- **What the task asks**
Without the images, output each record below as it stands.

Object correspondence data
****
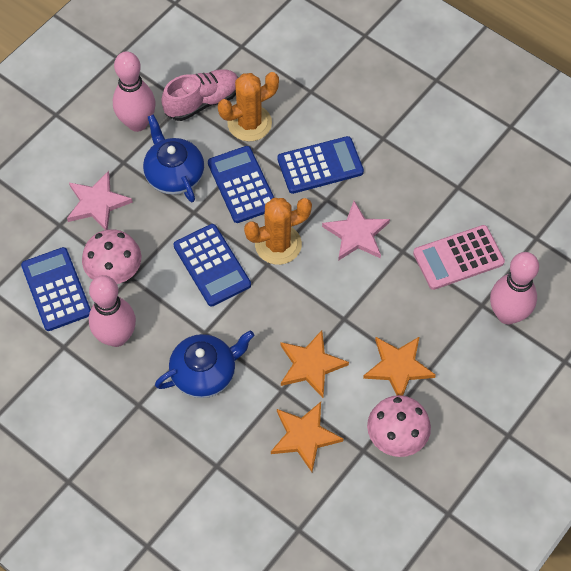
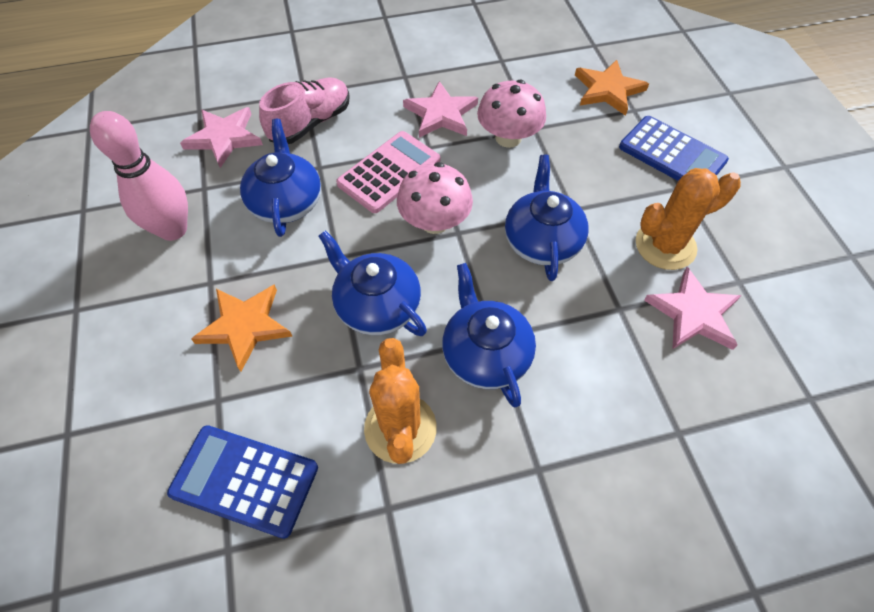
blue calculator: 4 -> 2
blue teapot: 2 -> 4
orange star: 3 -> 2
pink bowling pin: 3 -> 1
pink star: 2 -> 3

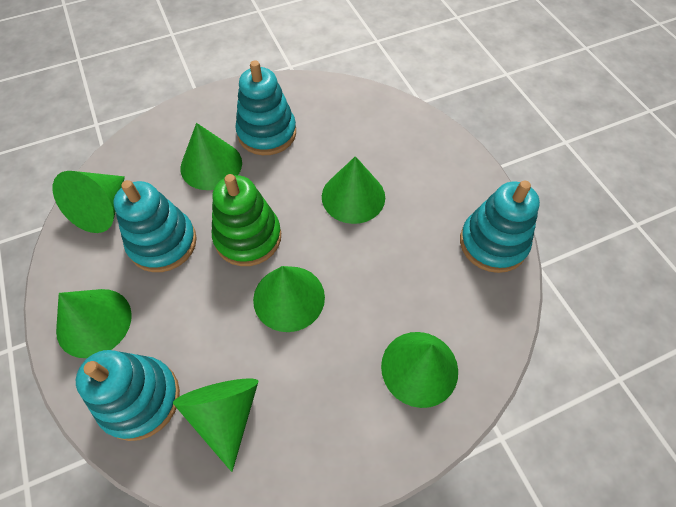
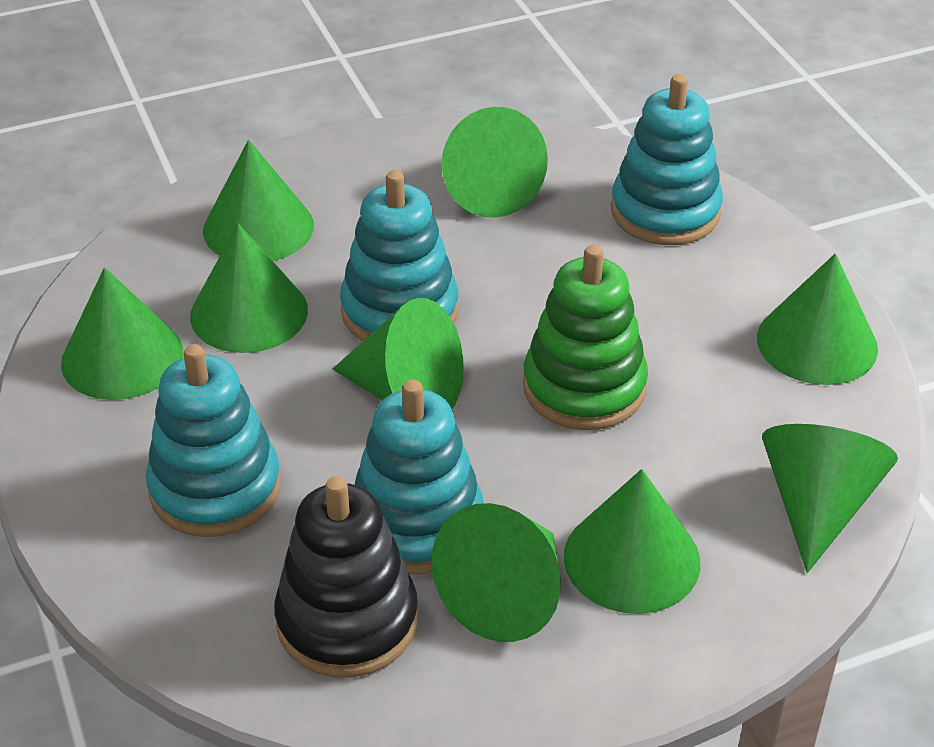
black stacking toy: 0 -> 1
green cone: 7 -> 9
****
- **Solved exercise**
blue calculator: 4 -> 2
blue teapot: 2 -> 4
orange star: 3 -> 2
pink bowling pin: 3 -> 1
pink star: 2 -> 3

black stacking toy: 0 -> 1
green cone: 7 -> 9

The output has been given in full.